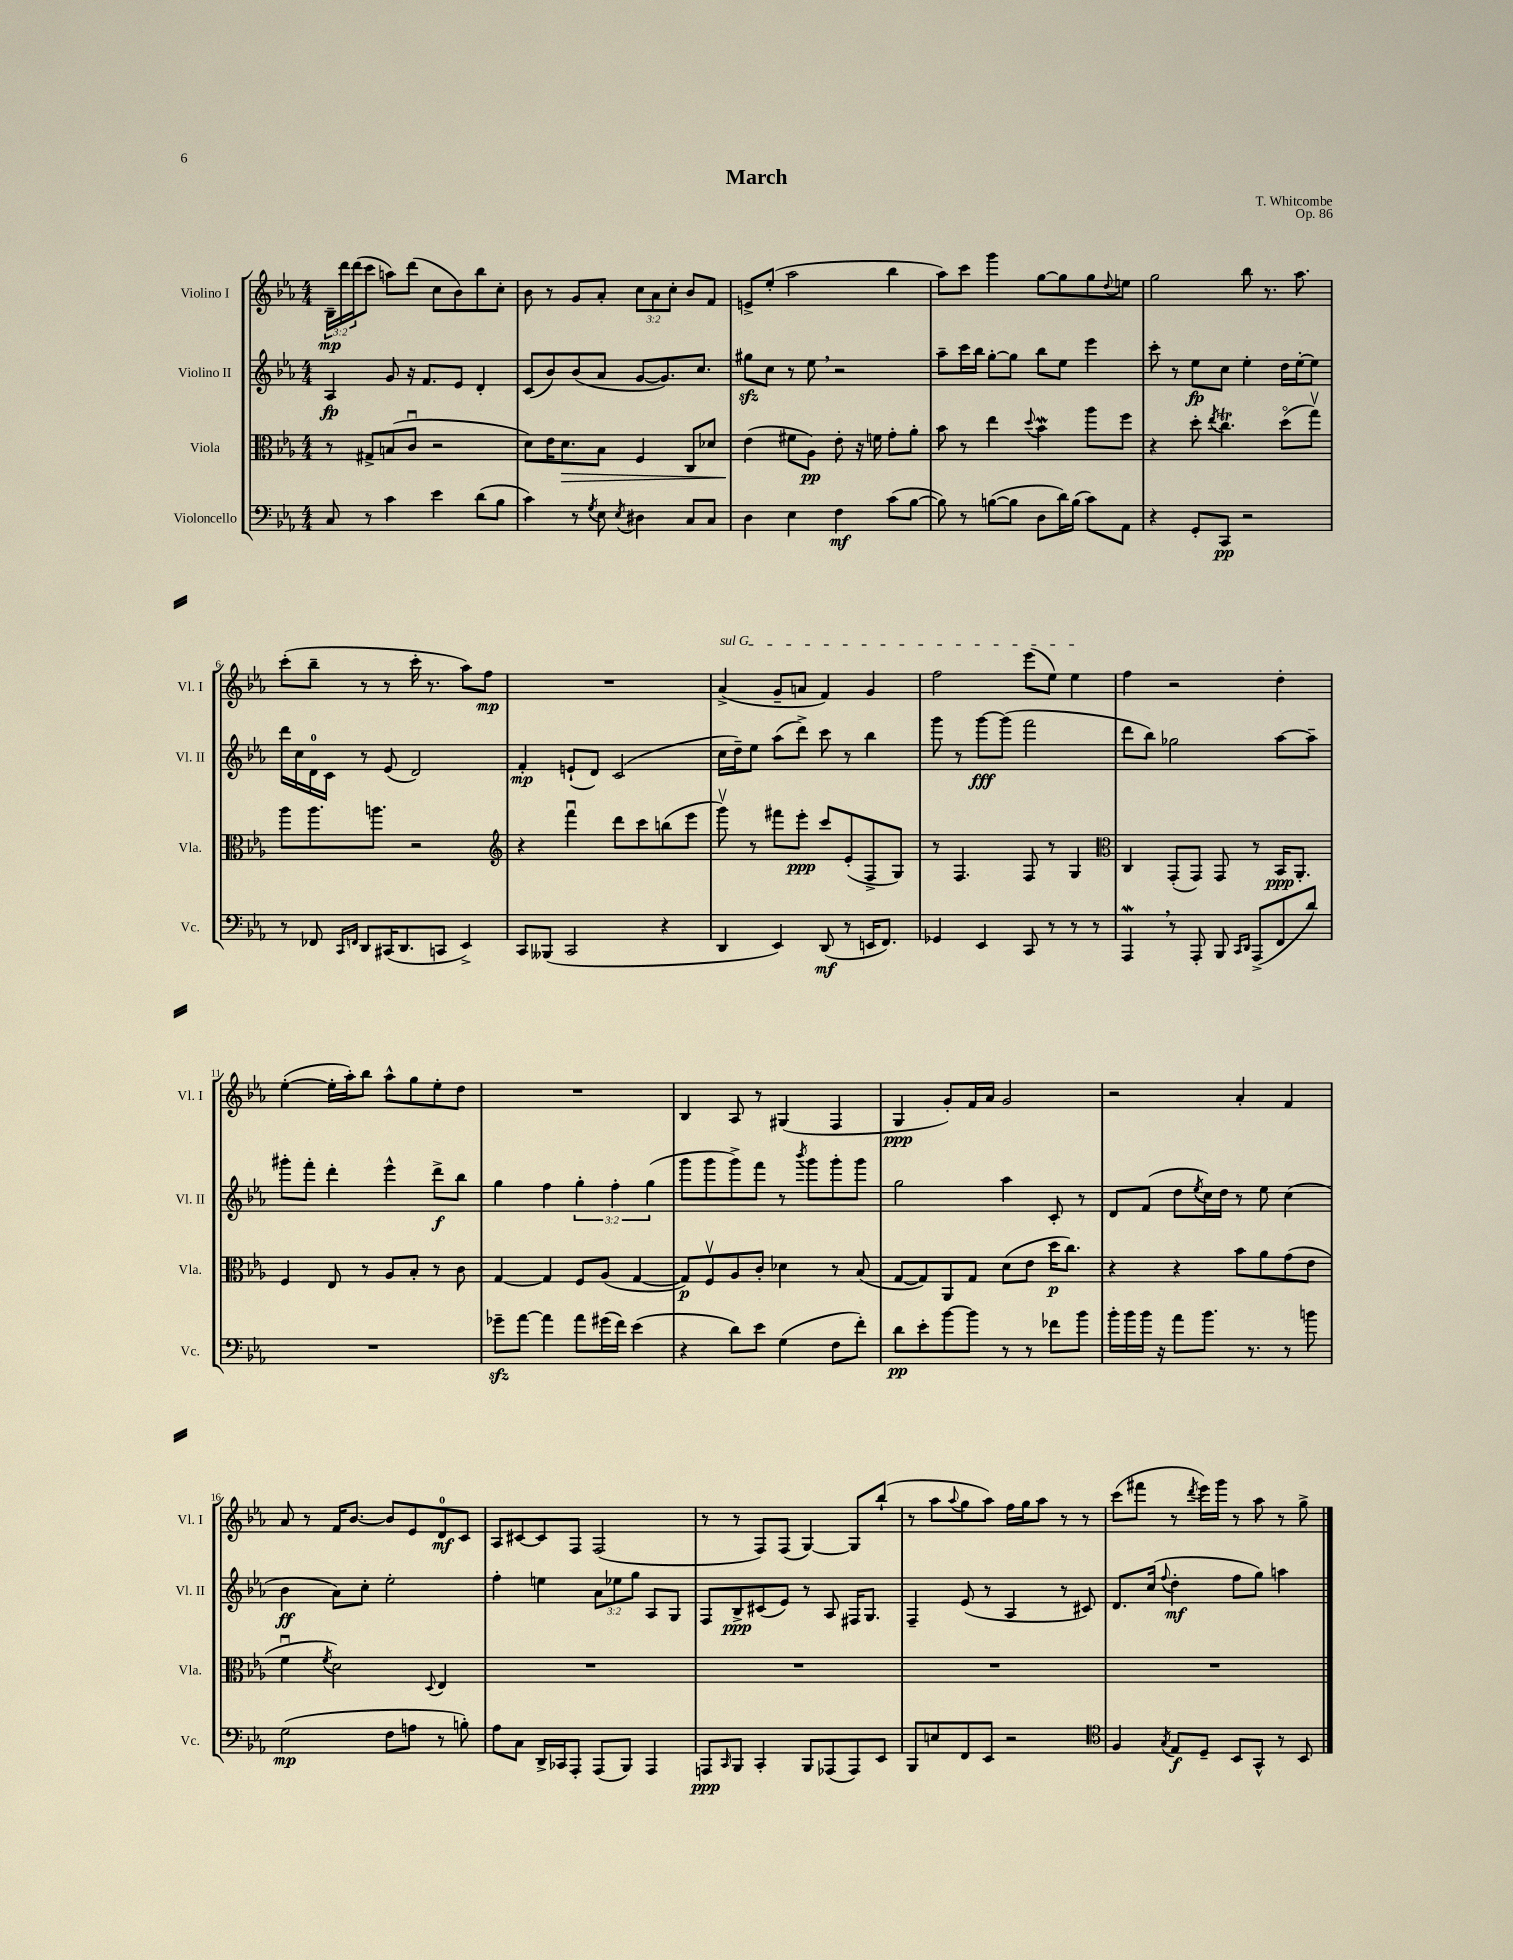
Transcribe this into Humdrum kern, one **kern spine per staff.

**kern	**dynam	**kern	**dynam	**kern	**dynam	**kern	**dynam
*part4	*part4	*part3	*part3	*part2	*part2	*part1	*part1
*staff4	*staff4	*staff3	*staff3	*staff2	*staff2	*staff1	*staff1
*I"Violoncello	*	*I"Viola	*	*I"Violino II	*	*I"Violino I	*
*I'Vc.	*	*I'Vla.	*	*I'Vl. II	*	*I'Vl. I	*
*clefF4	*	*clefC3	*	*clefG2	*	*clefG2	*
*k[b-e-a-]	*	*k[b-e-a-]	*	*k[b-e-a-]	*	*k[b-e-a-]	*
*M4/4	*	*M4/4	*	*M4/4	*	*M4/4	*
=1	=1	=1	=1	=1	=1	=1	=1
8C/	.	8r	.	4A-/	fp	24B-~\LL	mp
.	.	.	.	.	.	24ddd\	.
.	.	.	.	.	.	(24ddd\J	.
8r	.	8G#X^/L	.	.	.	8ccc\J	.
4c\	.	(8Bn/	.	8g/	.	8aan\L)	.
.	.	8cu/J	.	16r	.	(8ddd\J	.
.	.	.	.	8.f/L	.	.	.
4e-\	.	2r	.	.	.	8cc\L	.
.	.	.	.	8e-/J	.	8b-\)	.
(8d\L	.	.	.	4d'/	.	8bb-\	.
8B-\J	.	.	.	.	.	8cc'\J	.
=2	=2	=2	=2	=2	=2	=2	=2
4c\)	.	8d\L)	.	(8c/L	.	8b-\	.
.	.	16e-\K	.	8b-/)	.	8r	.
!	!	!	!LO:HP:b	!	!	!	!
.	.	8.d\	>	.	.	.	.
8r	.	.	.	(8b-/	.	8g/L	.
8qG/	.	.	.	.	.	.	.
8E-\	.	8B-\J	.	8a-/J	.	8a-'/J	.
8qE-/	.	.	.	.	.	.	.
4D#X\	.	4F/	.	[8g/L	.	12cc\L	.
.	.	.	.	.	.	12a-\	.
.	.	.	.	8.g/])	.	.	.
.	.	.	.	.	.	12cc'\J	.
8C/L	.	8C/L	.	.	.	8b-/L	.
.	.	.	.	8.cc/J	.	.	.
8C/J	.	8d-X/J	.	.	.	8f/J	.
=3	=3	=3	=3	=3	=3	=3	=3
4D\	.	(4e-\	.	8gg#Xzz\L	.	8en^/L	.
.	.	.	.	8cc\J	.	(8ee-'/J	.
4E-\	.	8f#X\L	]	8r	.	2aa-\	.
.	.	8A-\J)	pp	8ee-,\	.	.	.
4F\	mf	8e-'\	.	2r	.	.	.
.	.	16r	.	.	.	.	.
.	.	16fn\	.	.	.	.	.
(8c\L	.	8g'\L	.	.	.	4bb-\	.
[8B-\J	.	8a-'\J	.	.	.	.	.
=4	=4	=4	=4	=4	=4	=4	=4
8B-\])	.	8b-\	.	8aa-~\L	.	8aa-\L)	.
8r	.	8r	.	16ccc\L	.	8ccc\J	.
.	.	.	.	16bb-\JJ	.	.	.
([8Bn\L	.	4ee-\	.	[8gg'\L	.	4ggg\	.
8B\J]	.	.	.	8gg\J]	.	.	.
.	.	8qqdd/	.	.	.	.	.
8D\L	.	4b-W\	.	8bb-\L	.	[8gg\L	.
16d\L)	.	.	.	8ee-\J	.	8gg\]	.
(16B\JJ	.	.	.	.	.	.	.
8c\L)	.	8aa-\L	.	4eee-\	.	8gg\	.
.	.	.	.	.	.	8qqdd/	.
8AA-\J	.	8ff\J	.	.	.	8een\J	.
=5	=5	=5	=5	=5	=5	=5	=5
4r	.	4r	.	8ccc'\	.	2gg\	.
.	.	.	.	8r	.	.	.
8GG'/L	.	8dd'\	.	8ee-\L	fp	.	.
.	.	8qee-/	.	.	.	.	.
8CC/J	pp	4.ccT\	.	8cc\J	.	.	.
2r	.	.	.	4ee-'\	.	8bb-\	.
.	.	.	.	.	.	8.r	.
.	.	(8dd\L	.	16dd\LL	.	.	.
.	.	.	.	[16ee-'\J	.	8.aa-\	.
.	.	8ggv\J)	.	8ee-\J]	.	.	.
!!LO:LB:g=z
=6	=6	=6	=6	=6	=6	=6	=6
8r	.	8aa-\L	.	16ddd\LL	.	(8ccc'\L	.
.	.	.	.	16cc\	.	.	.
8FF-X/	.	8.aa-\	.	16d\	.	8bb-~\J	.
.	.	.	.	16c\JJ	.	.	.
16qqCC/LL	.	.	.	.	.	.	.
16qqFFn/JJ	.	.	.	.	.	.	.
8DD/L	.	.	.	8r	.	8r	.
.	.	8.aan\J	.	.	.	.	.
(16CC#X/K	.	.	.	(8e-/	.	8r	.
8.DD/	.	.	.	.	.	.	.
.	.	2r	.	2d/)	.	16ccc'\	.
.	.	.	.	.	.	8.r	.
8CCn/J	.	.	.	.	.	.	.
4EE-^/)	.	.	.	.	.	8aa-\L)	.
.	.	.	.	.	.	8ff\J	mp
=7	=7	=7	=7	=7	=7	=7	=7
*	*	*clefG2	*	*	*	*	*
8CC/L	.	4r	.	4f'/	mp	1r	.
(8BBB--X/J	.	.	.	.	.	.	.
2CC/	.	4fffu\	.	(8en`/L	.	.	.
.	.	.	.	8d/J)	.	.	.
.	.	8ddd\L	.	(2c/	.	.	.
.	.	8ccc\	.	.	.	.	.
4r	.	(8bbn\	.	.	.	.	.
.	.	8eee-\J	.	.	.	.	.
=8	=8	=8	=8	=8	=8	=8	=8
!	!	!	!	!	!	!LO:TX:a:i:t=sul G	!
4DD/	.	8gggv\)	.	16cc\LL	.	(4a-^/	.
.	.	.	.	16dd~\J)	.	.	.
.	.	8r	.	8ee-\J	.	.	.
4EE-/)	.	8fff#X\L	.	(8aa-\L	.	8g~/L	.
.	.	8eee-'\J	ppp	8ddd^\J)	.	8an/J	.
(8DD/	mf	8ccc/L	.	8ccc\	.	4f/)	.
8r	.	(8e-'/	.	8r	.	.	.
16EEn/KL	.	8F^/	.	4bb-\	.	4g/	.
8.FF/J)	.	.	.	.	.	.	.
.	.	8G/J)	.	.	.	.	.
=9	=9	=9	=9	=9	=9	=9	=9
4GG-X/	.	8r	.	8ggg\	.	2ff\	.
.	.	4.F/	.	8r	.	.	.
4EE-/	.	.	.	[8ggg\L	fff	.	.
.	.	.	.	(8ggg\J]	.	.	.
8CC/	.	8F/	.	2fff\	.	(8eee-\L	.
8r	.	8r	.	.	.	8ee-\J)	.
8r	.	4G/	.	.	.	4ee-\	.
8r	.	.	.	.	.	.	.
=10	=10	=10	=10	=10	=10	=10	=10
*	*	*clefC3	*	*	*	*	*
4AAA-w,/	.	4C/	.	8ddd\L	.	4ff\	.
.	.	.	.	8bb-\J)	.	.	.
8r	.	(8GG'/L	.	2gg-X\	.	2r	.
8AAA-'/	.	8GG/J)	.	.	.	.	.
8BBB-/	.	8GG/	.	.	.	.	.
16qqCC/LL	.	.	.	.	.	.	.
16qqDD/JJ	.	.	.	.	.	.	.
(8AAA-^/L	.	8r	.	.	.	.	.
8FF/	.	16BB-/KL	ppp	[8aa-\L	.	4dd'\	.
.	.	8.AA-'/J	.	.	.	.	.
8d/J)	.	.	.	8aa-~\J]	.	.	.
!!LO:LB:g=z
=11	=11	=11	=11	=11	=11	=11	=11
1r	.	4F/	.	8ggg#X'\L	.	([4ee-'\	.
.	.	.	.	8fff'\J	.	.	.
.	.	8E-/	.	4ddd'\	.	16ee-'\LL]	.
.	.	.	.	.	.	16aa-'\J)	.
.	.	8r	.	.	.	8bb-\J	.
.	.	8A-/L	.	4eee-^^\	.	8aa-^^\L	.
.	.	8B-'/J	.	.	.	8gg\	.
.	.	8r	.	8ddd^\L	f	8ee-'\	.
.	.	8c\	.	8bb-\J	.	8dd\J	.
=12	=12	=12	=12	=12	=12	=12	=12
8g-Xzz~\L	.	[4G/	.	4gg\	.	1r	.
[8a-\J	.	.	.	.	.	.	.
4a-\]	.	4G/]	.	4ff\	.	.	.
8a-\L	.	8F/L	.	6gg'\	.	.	.
(16g#X\L	.	(8A-/J	.	.	.	.	.
.	.	.	.	6ff'\	.	.	.
16f\JJ)	.	.	.	.	.	.	.
(4e-\	.	[4G/	.	.	.	.	.
.	.	.	.	(6gg\	.	.	.
=13	=13	=13	=13	=13	=13	=13	=13
4r	.	8G/L])	p	8ggg\L	.	4B-/	.
.	.	8Fv/	.	8ggg\	.	.	.
8d\L)	.	8A-/	.	8ggg^\)	.	8A-/	.
8e-\J	.	8c'/J	.	8fff\J	.	8r	.
(4G\	.	4d-X\	.	8r	.	(4G#X/	.
.	.	.	.	8qbbb-/	.	.	.
.	.	.	.	8ggg\L	.	.	.
8F\L	.	8r	.	8ggg'\	.	4F/	.
8f'\J)	.	(8B-/	.	8ggg\J	.	.	.
=14	=14	=14	=14	=14	=14	=14	=14
8d\L	pp	[8G/L	.	2gg\	.	4G/	ppp
8e-'\	.	8G/])	.	.	.	.	.
[8b-\	.	8AA-/	.	.	.	8g'/L)	.
8b-\J]	.	8G/J	.	.	.	16f/L	.
.	.	.	.	.	.	16a-/JJ	.
8r	.	(8d\L	.	4aa-\	.	2g/	.
8r	.	8e-\J	.	.	.	.	.
8f-X\L	.	16dd\KL	p	8c'/	.	.	.
.	.	8.cc\J)	.	.	.	.	.
8b-\J	.	.	.	8r	.	.	.
=15	=15	=15	=15	=15	=15	=15	=15
16b-'\LL	.	4r	.	8d/L	.	2r	.
16b-\	.	.	.	.	.	.	.
16b-\JJ	.	.	.	(8f/J	.	.	.
16r	.	.	.	.	.	.	.
8a-\L	.	4r	.	8dd\L	.	.	.
.	.	.	.	8qee-/	.	.	.
8.b-\J	.	.	.	16cc\L)	.	.	.
.	.	.	.	16dd\JJ	.	.	.
.	.	8b-\L	.	8r	.	4a-'/	.
8.r	.	.	.	.	.	.	.
.	.	8a-\	.	8ee-\	.	.	.
8r	.	(8g\	.	(4cc\	.	4f/	.
8bn\	.	8e-\J	.	.	.	.	.
!!LO:LB:g=z
=16	=16	=16	=16	=16	=16	=16	=16
(2G\	mp	4fu\	.	4b-\	ff	8a-/	.
.	.	.	.	.	.	8r	.
.	.	8qf/	.	.	.	.	.
.	.	2d\)	.	8a-\L)	.	16f/KL	.
.	.	.	.	.	.	[8.b-/J	.
.	.	.	.	8cc'\J	.	.	.
8F\L	.	.	.	2ee-'\	.	8b-/L]	.
8An\J	.	.	.	.	.	8e-/	.
.	.	8qqD/	.	.	.	.	.
8r	.	4E-/	.	.	.	8d/	mf
8Bn'\)	.	.	.	.	.	8c/J	.
=17	=17	=17	=17	=17	=17	=17	=17
8A-\L	.	1r	.	4ff'\	.	8A-/L	.
8C\J	.	.	.	.	.	[8c#X/	.
16DD^/LL	.	.	.	4een\	.	8c#/]	.
16CC-X/J	.	.	.	.	.	.	.
8AAA-'/J	.	.	.	.	.	8F/J	.
(8AAA-/L	.	.	.	12a-\L	.	(2F/	.
.	.	.	.	12ee-X\	.	.	.
8BBB-/J)	.	.	.	.	.	.	.
.	.	.	.	12gg\J	.	.	.
4AAA-/	.	.	.	8A-/L	.	.	.
.	.	.	.	8G/J	.	.	.
=18	=18	=18	=18	=18	=18	=18	=18
8AAAn/L	ppp	1r	.	8F/L	.	8r	.
16qqCC/	.	.	.	.	.	.	.
8BBB-/J	.	.	.	8B-^/	ppp	8r	.
4CC'/	.	.	.	(8c#X/	.	8F/L)	.
.	.	.	.	8e-/J)	.	(8F/J	.
8BBB-/L	.	.	.	8r	.	[4G/)	.
(8AAA-X/	.	.	.	8A-/	.	.	.
8AAA-/)	.	.	.	16F#X/KL	.	8G/L]	.
.	.	.	.	8.G/J	.	.	.
8EE-/J	.	.	.	.	.	(8bb-`/J	.
=19	=19	=19	=19	=19	=19	=19	=19
8BBB-/L	.	1r	.	4F~/	.	8r	.
8En/	.	.	.	.	.	8aa-\L	.
.	.	.	.	.	.	8qqaa-/	.
8FF/	.	.	.	(8e-/	.	8gg\	.
8EE-/J	.	.	.	8r	.	8aa-\J)	.
2r	.	.	.	4A-/	.	16ff\LL	.
.	.	.	.	.	.	16gg\J	.
.	.	.	.	.	.	8aa-\J	.
.	.	.	.	8r	.	8r	.
.	.	.	.	8c#X/)	.	8r	.
=20	=20	=20	=20	=20	=20	=20	=20
*clefC4	*	*	*	*	*	*	*
4F/	.	1r	.	8.d/L	.	(8ccc\L	.
.	.	.	.	.	.	8fff#X\J	.
.	.	.	.	(16cc/Jk	.	.	.
8qG/	.	.	.	8qqff/	.	.	.
8E-/L	f	.	.	4dd'\	mf	8r	.
.	.	.	.	.	.	8qddd/	.
8D~/J	.	.	.	.	.	16eee-\LL)	.
.	.	.	.	.	.	16ggg\JJ	.
8BB-/L	.	.	.	8ff\L	.	8r	.
8GG^^/J	.	.	.	8gg\J)	.	8aa-\	.
8r	.	.	.	4aan\	.	8r	.
8BB-/	.	.	.	.	.	8gg^\	.
==	==	==	==	==	==	==	==
*-	*-	*-	*-	*-	*-	*-	*-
**********
#### Problem to work on:
List every line of the records that contains the string "kern". Matching is case-sensitive.

#### Answer to this task:
Transcribe this into Humdrum kern, one **kern spine per staff.
**kern	**dynam	**kern	**dynam	**kern	**dynam	**kern	**dynam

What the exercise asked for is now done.